| Your objective |
Quote the records that follow in full and exactly; leave out the pictures.

| Records provided |
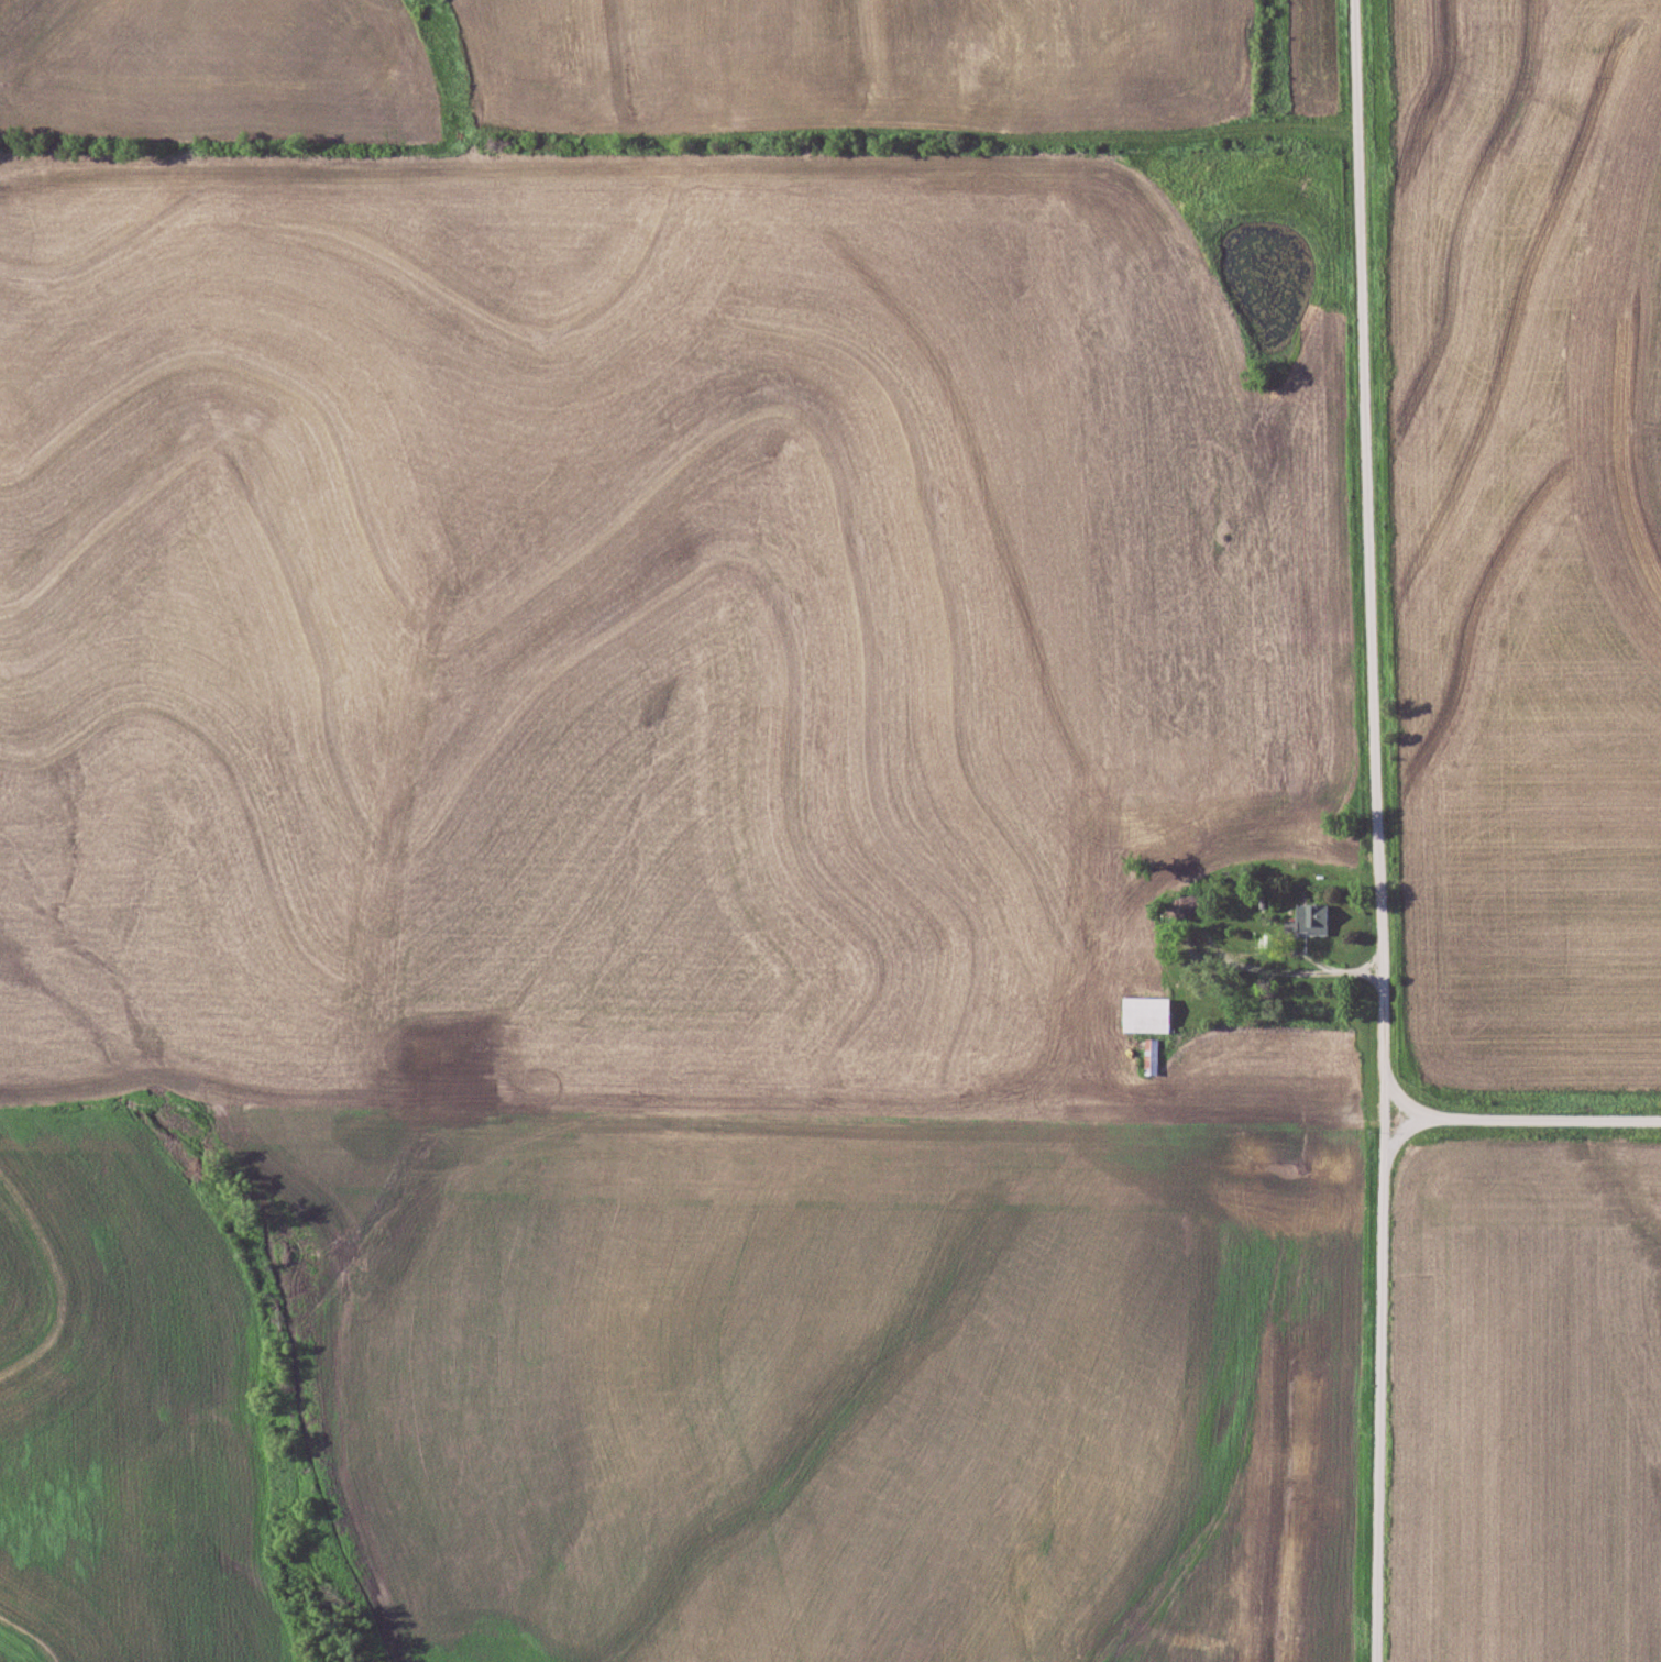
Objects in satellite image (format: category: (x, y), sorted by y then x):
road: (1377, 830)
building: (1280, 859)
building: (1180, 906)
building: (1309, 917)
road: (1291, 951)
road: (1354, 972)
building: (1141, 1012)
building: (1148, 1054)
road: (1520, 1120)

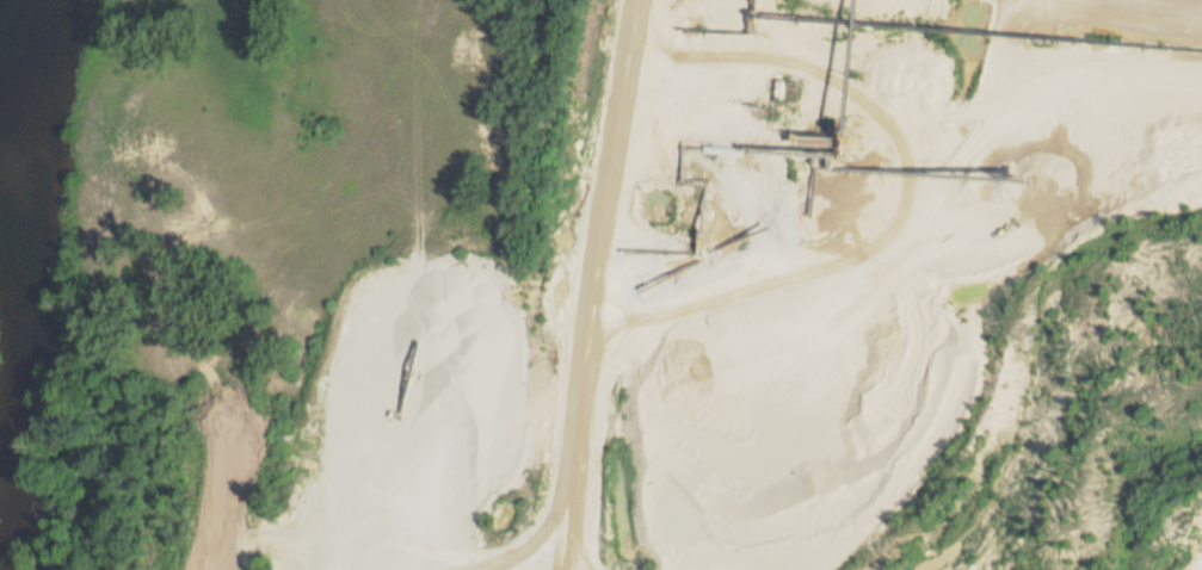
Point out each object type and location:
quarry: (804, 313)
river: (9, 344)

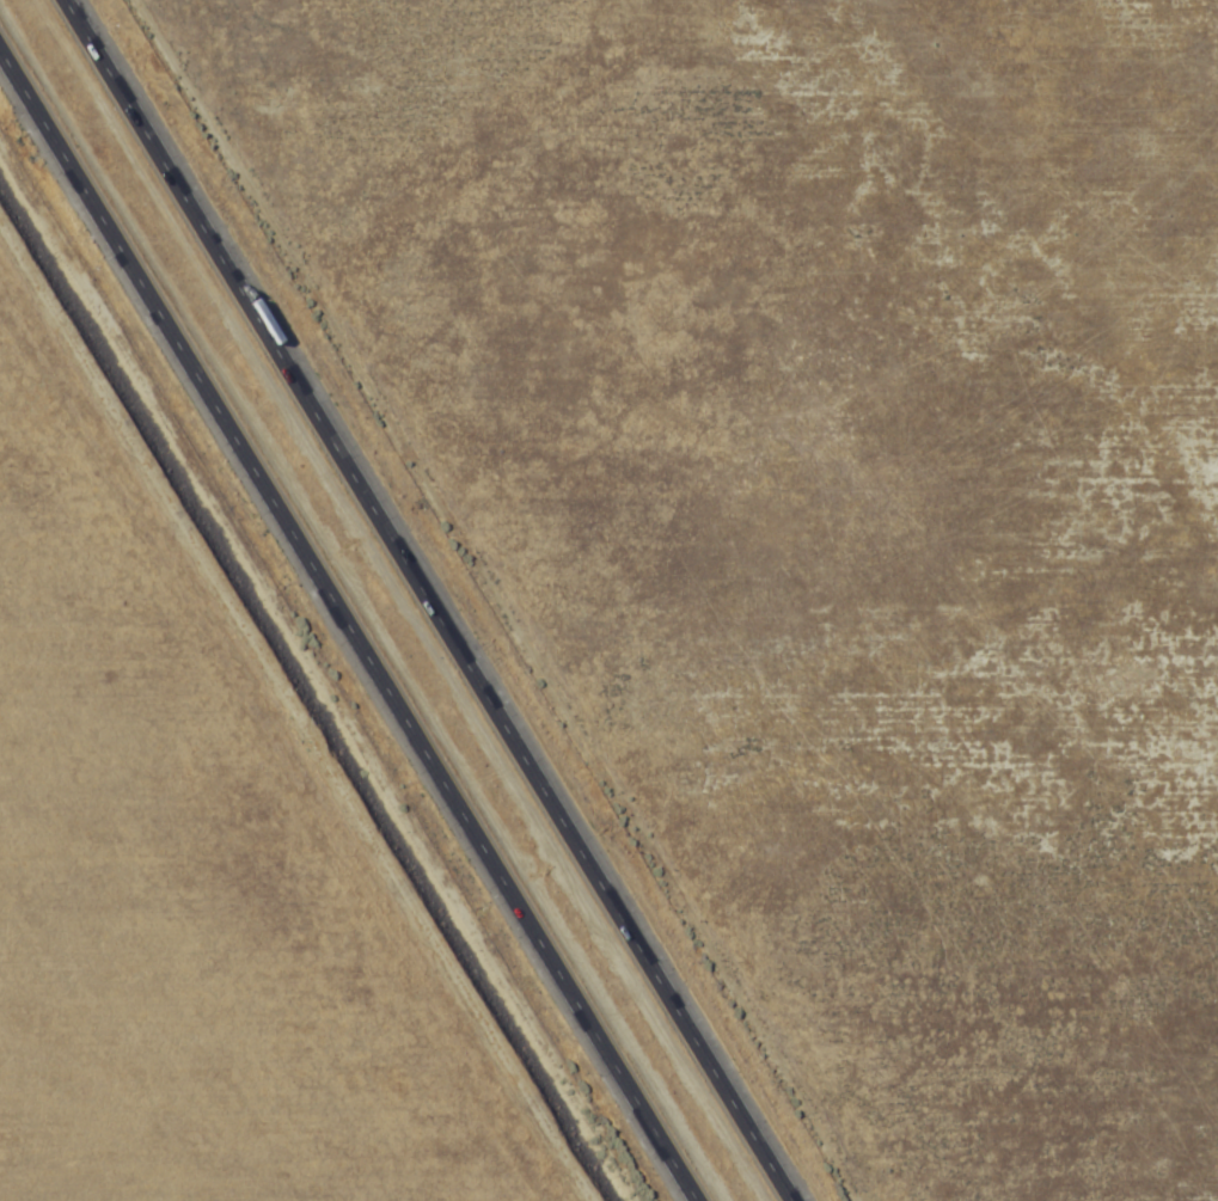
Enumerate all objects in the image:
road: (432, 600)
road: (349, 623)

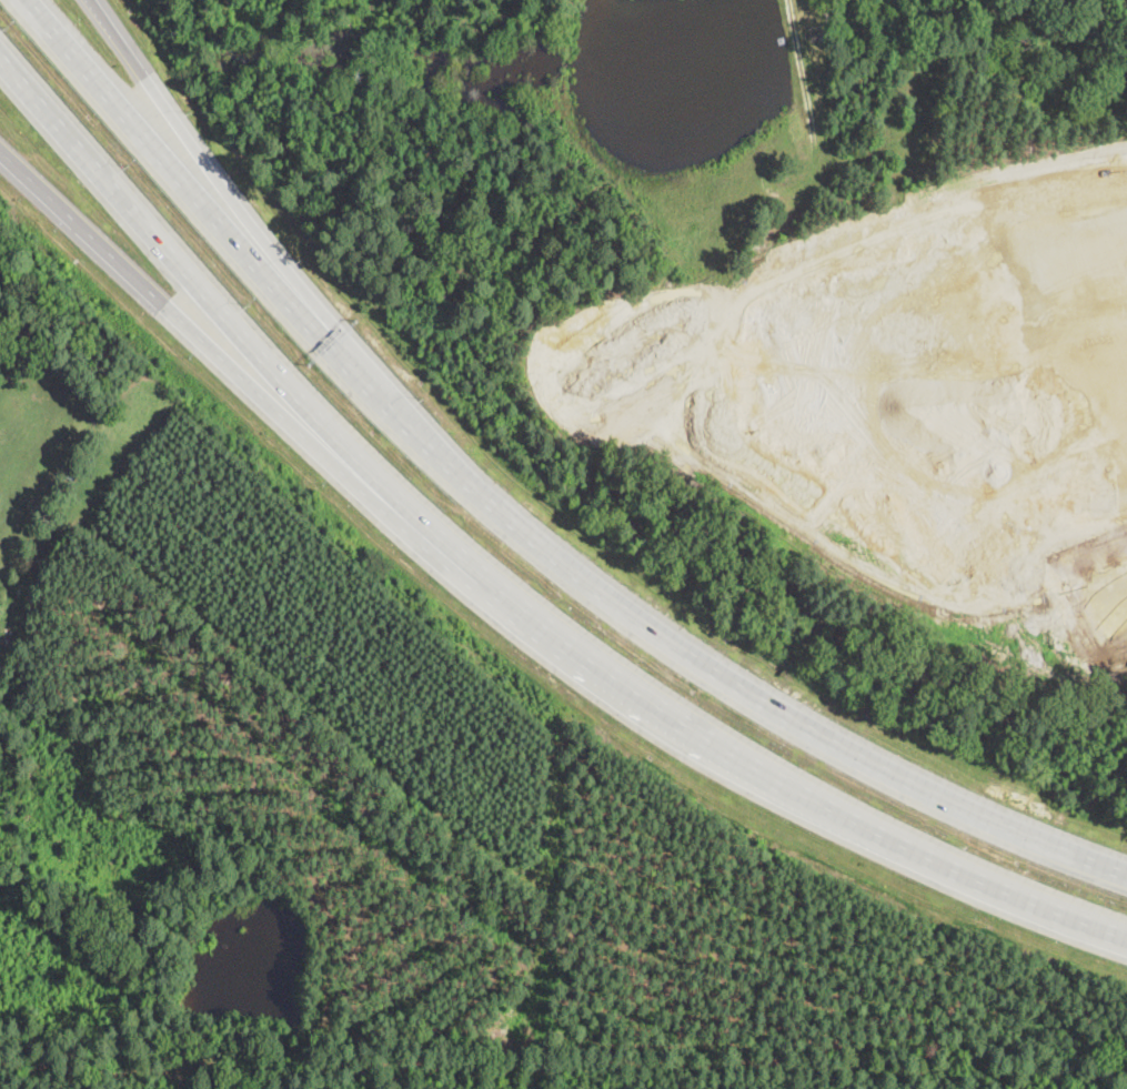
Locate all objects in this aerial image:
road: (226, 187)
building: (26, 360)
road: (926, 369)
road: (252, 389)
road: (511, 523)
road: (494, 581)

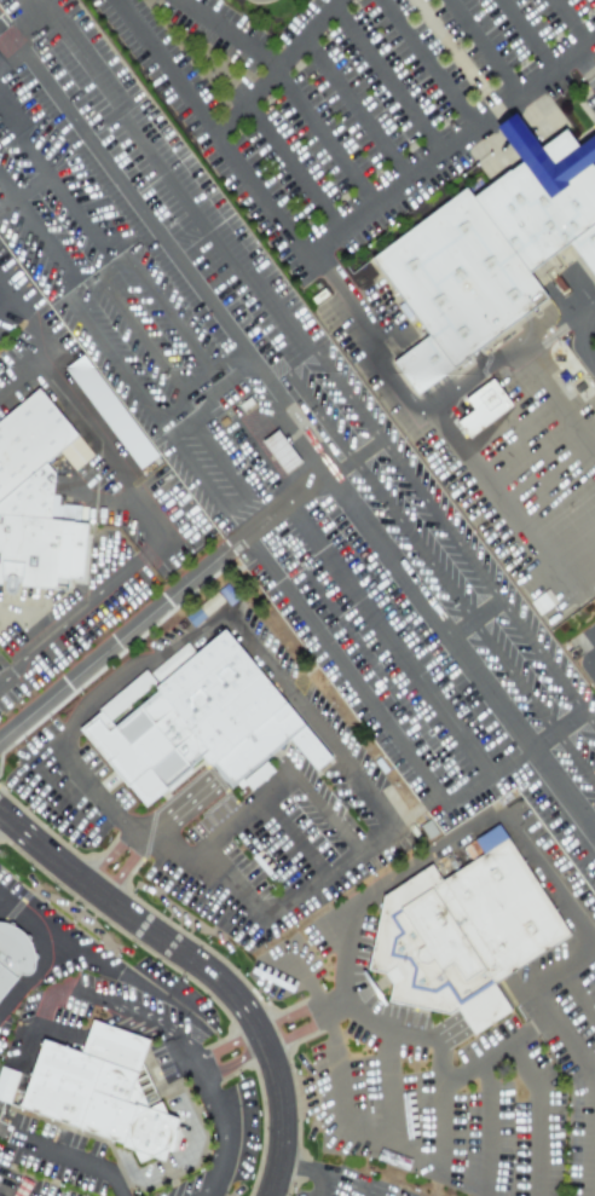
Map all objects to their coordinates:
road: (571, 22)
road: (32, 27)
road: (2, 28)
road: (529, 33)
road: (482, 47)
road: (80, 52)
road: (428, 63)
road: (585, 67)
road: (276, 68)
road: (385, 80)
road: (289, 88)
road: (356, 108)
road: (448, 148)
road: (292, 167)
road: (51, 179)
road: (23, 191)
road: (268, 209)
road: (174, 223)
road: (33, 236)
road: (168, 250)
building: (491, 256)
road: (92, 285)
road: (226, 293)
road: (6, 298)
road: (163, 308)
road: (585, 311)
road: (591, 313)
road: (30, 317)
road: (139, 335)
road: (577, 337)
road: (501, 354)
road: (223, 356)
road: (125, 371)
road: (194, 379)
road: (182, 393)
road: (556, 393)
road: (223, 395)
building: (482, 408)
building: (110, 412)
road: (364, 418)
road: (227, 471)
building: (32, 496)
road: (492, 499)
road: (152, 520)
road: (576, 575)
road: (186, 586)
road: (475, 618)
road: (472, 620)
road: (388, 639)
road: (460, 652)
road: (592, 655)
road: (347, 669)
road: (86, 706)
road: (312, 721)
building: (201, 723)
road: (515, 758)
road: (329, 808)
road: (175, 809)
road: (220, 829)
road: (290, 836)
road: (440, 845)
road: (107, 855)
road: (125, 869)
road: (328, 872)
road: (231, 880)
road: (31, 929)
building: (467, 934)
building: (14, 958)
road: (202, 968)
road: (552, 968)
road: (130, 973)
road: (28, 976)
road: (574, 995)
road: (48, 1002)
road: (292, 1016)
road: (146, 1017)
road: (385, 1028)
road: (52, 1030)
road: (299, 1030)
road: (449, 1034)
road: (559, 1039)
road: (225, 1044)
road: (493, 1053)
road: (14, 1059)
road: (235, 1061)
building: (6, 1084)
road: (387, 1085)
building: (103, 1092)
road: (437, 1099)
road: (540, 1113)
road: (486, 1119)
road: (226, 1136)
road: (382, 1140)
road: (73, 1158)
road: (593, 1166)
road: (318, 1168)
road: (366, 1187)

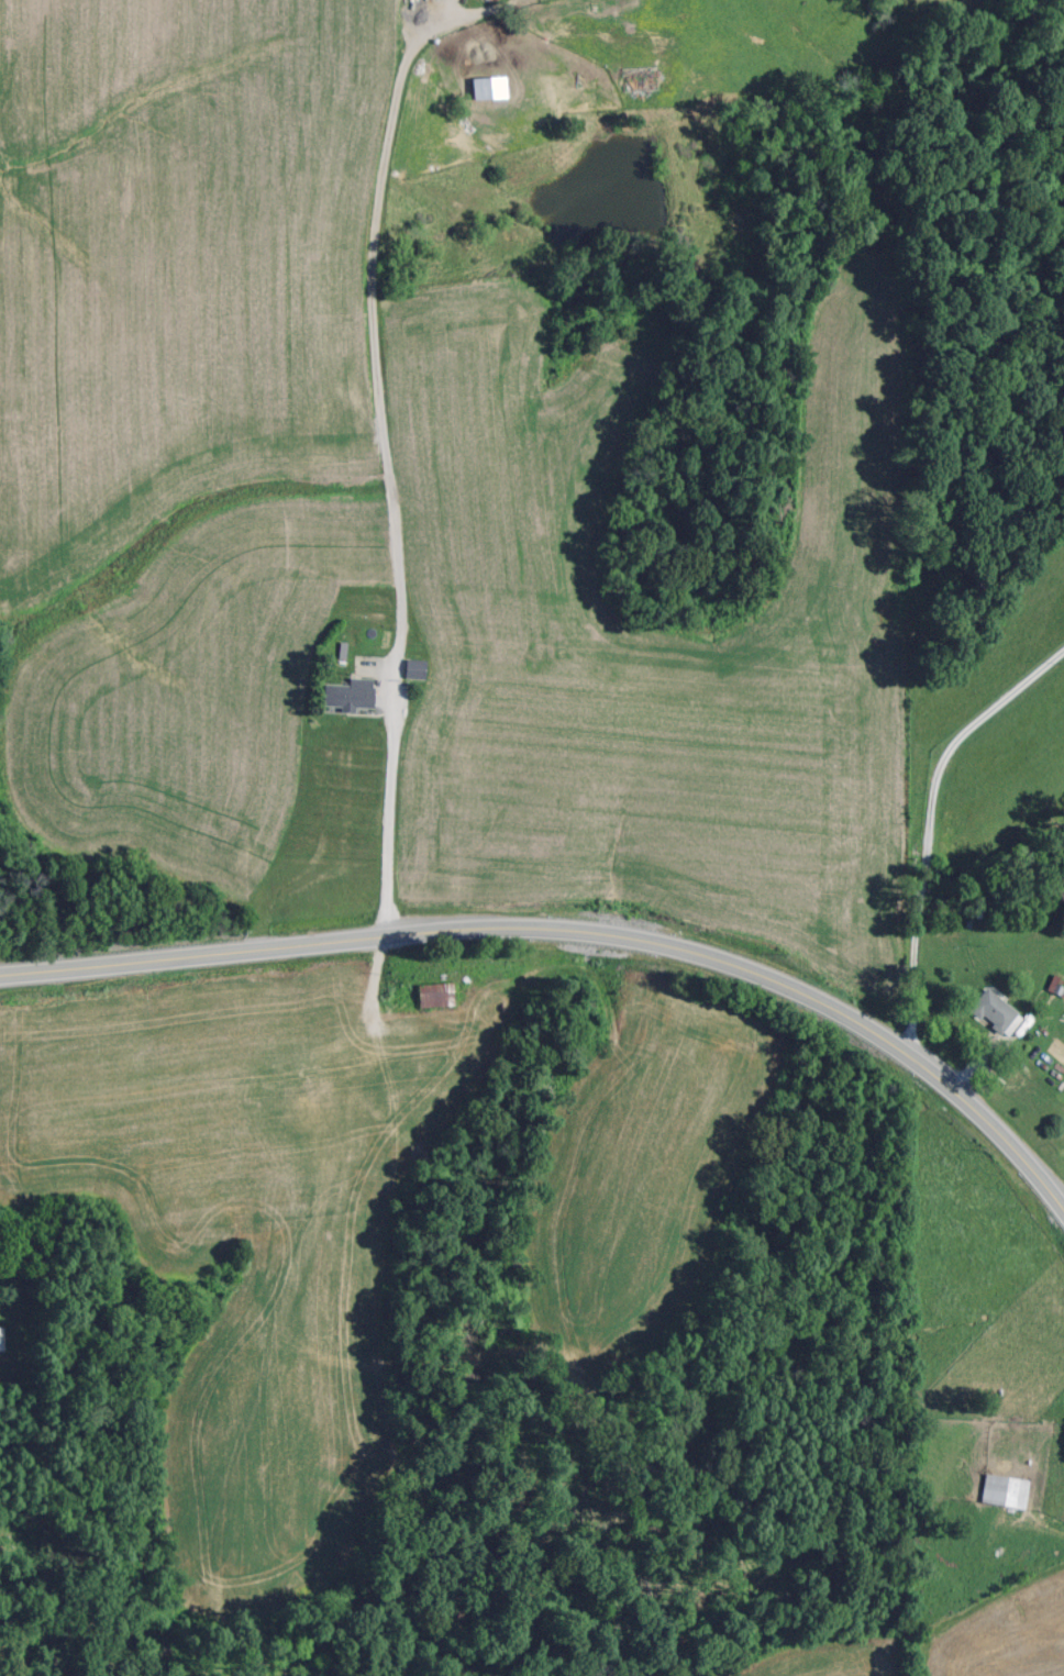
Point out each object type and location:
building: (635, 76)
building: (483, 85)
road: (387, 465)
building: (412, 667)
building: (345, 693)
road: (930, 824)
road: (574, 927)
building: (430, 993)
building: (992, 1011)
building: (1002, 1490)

| Response |
Objects in satellite image (format: category: (x, y), sorted by y then x):
road: (1377, 830)
building: (1280, 859)
building: (1180, 906)
building: (1309, 917)
road: (1291, 951)
road: (1354, 972)
building: (1141, 1012)
building: (1148, 1054)
road: (1520, 1120)

Point out each object type and location:
quarry: (804, 313)
river: (9, 344)

Enumerate all objects in the image:
road: (432, 600)
road: (349, 623)

Locate all objects in this aerial image:
road: (226, 187)
building: (26, 360)
road: (926, 369)
road: (252, 389)
road: (511, 523)
road: (494, 581)

Map all objects to their coordinates:
road: (571, 22)
road: (32, 27)
road: (2, 28)
road: (529, 33)
road: (482, 47)
road: (80, 52)
road: (428, 63)
road: (585, 67)
road: (276, 68)
road: (385, 80)
road: (289, 88)
road: (356, 108)
road: (448, 148)
road: (292, 167)
road: (51, 179)
road: (23, 191)
road: (268, 209)
road: (174, 223)
road: (33, 236)
road: (168, 250)
building: (491, 256)
road: (92, 285)
road: (226, 293)
road: (6, 298)
road: (163, 308)
road: (585, 311)
road: (591, 313)
road: (30, 317)
road: (139, 335)
road: (577, 337)
road: (501, 354)
road: (223, 356)
road: (125, 371)
road: (194, 379)
road: (182, 393)
road: (556, 393)
road: (223, 395)
building: (482, 408)
building: (110, 412)
road: (364, 418)
road: (227, 471)
building: (32, 496)
road: (492, 499)
road: (152, 520)
road: (576, 575)
road: (186, 586)
road: (475, 618)
road: (472, 620)
road: (388, 639)
road: (460, 652)
road: (592, 655)
road: (347, 669)
road: (86, 706)
road: (312, 721)
building: (201, 723)
road: (515, 758)
road: (329, 808)
road: (175, 809)
road: (220, 829)
road: (290, 836)
road: (440, 845)
road: (107, 855)
road: (125, 869)
road: (328, 872)
road: (231, 880)
road: (31, 929)
building: (467, 934)
building: (14, 958)
road: (202, 968)
road: (552, 968)
road: (130, 973)
road: (28, 976)
road: (574, 995)
road: (48, 1002)
road: (292, 1016)
road: (146, 1017)
road: (385, 1028)
road: (52, 1030)
road: (299, 1030)
road: (449, 1034)
road: (559, 1039)
road: (225, 1044)
road: (493, 1053)
road: (14, 1059)
road: (235, 1061)
building: (6, 1084)
road: (387, 1085)
building: (103, 1092)
road: (437, 1099)
road: (540, 1113)
road: (486, 1119)
road: (226, 1136)
road: (382, 1140)
road: (73, 1158)
road: (593, 1166)
road: (318, 1168)
road: (366, 1187)

Point out each object type and location:
building: (635, 76)
building: (483, 85)
road: (387, 465)
building: (412, 667)
building: (345, 693)
road: (930, 824)
road: (574, 927)
building: (430, 993)
building: (992, 1011)
building: (1002, 1490)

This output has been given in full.